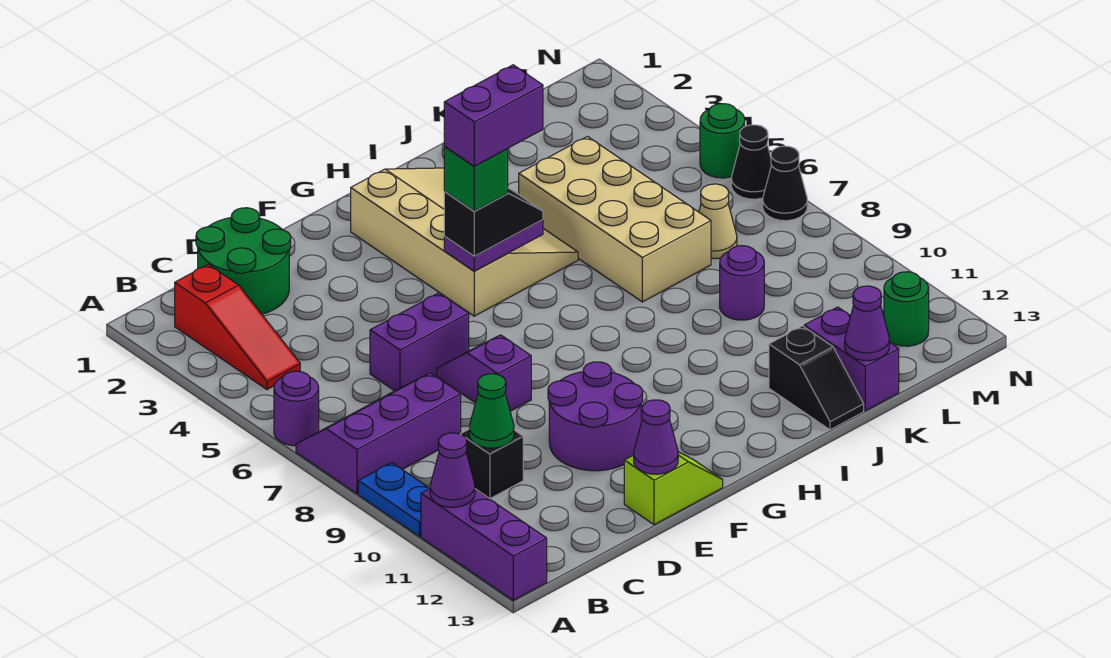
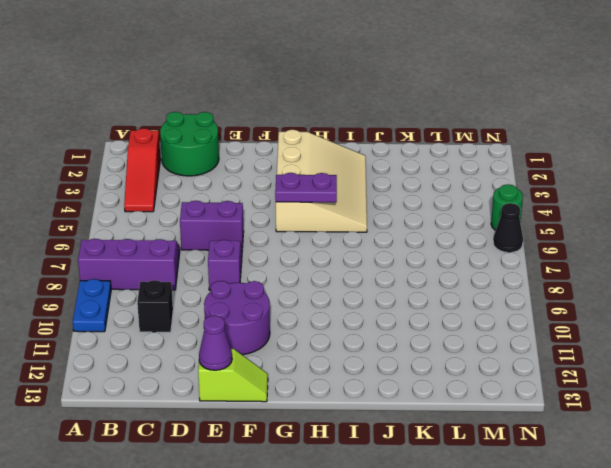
none -> purple round brick A6 level 1
none -> purple brick A11:A13 level 1
none -> tan brick J4:K7 level 1

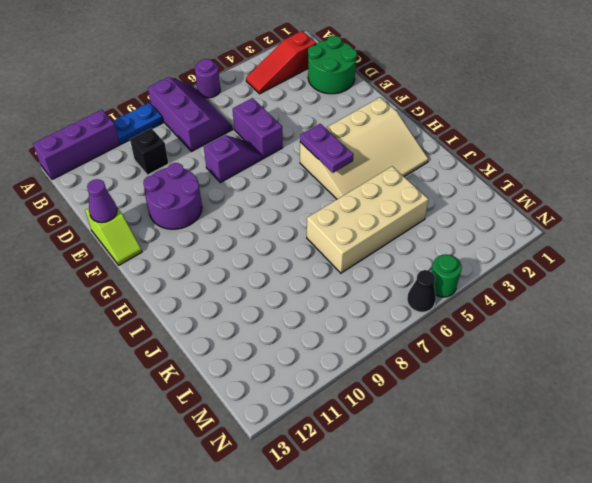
none -> black slope J12:J13 level 1 top 12
none -> purple round brick K9 level 1
none -> purple brick K12:K13 level 1

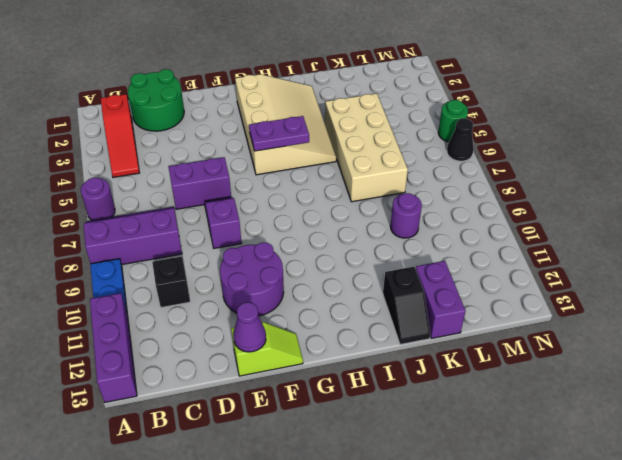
none -> tan cone L7 level 1
none -> green round brick M12 level 1
none -> black cone N7 level 1

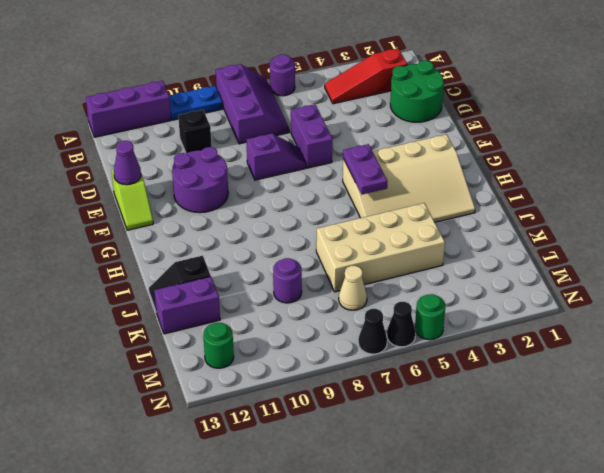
none -> purple cone A11 level 2
none -> green cone C10 level 2
none -> purple cone K13 level 2

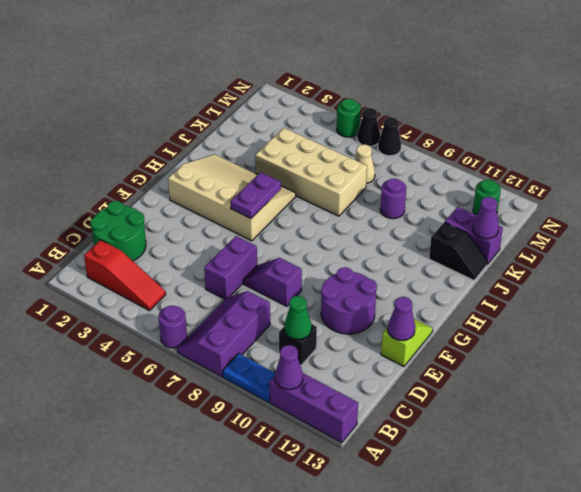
none -> black slope G5:H5 level 3 top G
none -> green brick G5 level 4
none -> purple brick G5:H5 level 5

============

→ YOUR ASSIGNMENT: Show every line of the material above in which "black" is present.

→ RESULT:
none -> black slope J12:J13 level 1 top 12
none -> black cone N7 level 1
none -> black slope G5:H5 level 3 top G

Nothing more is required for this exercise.